Description of the task
Below are the records; pull every line that includes "none".

Data supplied
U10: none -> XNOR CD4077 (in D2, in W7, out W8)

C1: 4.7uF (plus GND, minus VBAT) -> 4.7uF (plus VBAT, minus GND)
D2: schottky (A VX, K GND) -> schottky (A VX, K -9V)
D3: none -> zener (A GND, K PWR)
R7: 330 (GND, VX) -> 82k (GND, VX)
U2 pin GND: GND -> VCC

Task response
U10: none -> XNOR CD4077 (in D2, in W7, out W8)
D3: none -> zener (A GND, K PWR)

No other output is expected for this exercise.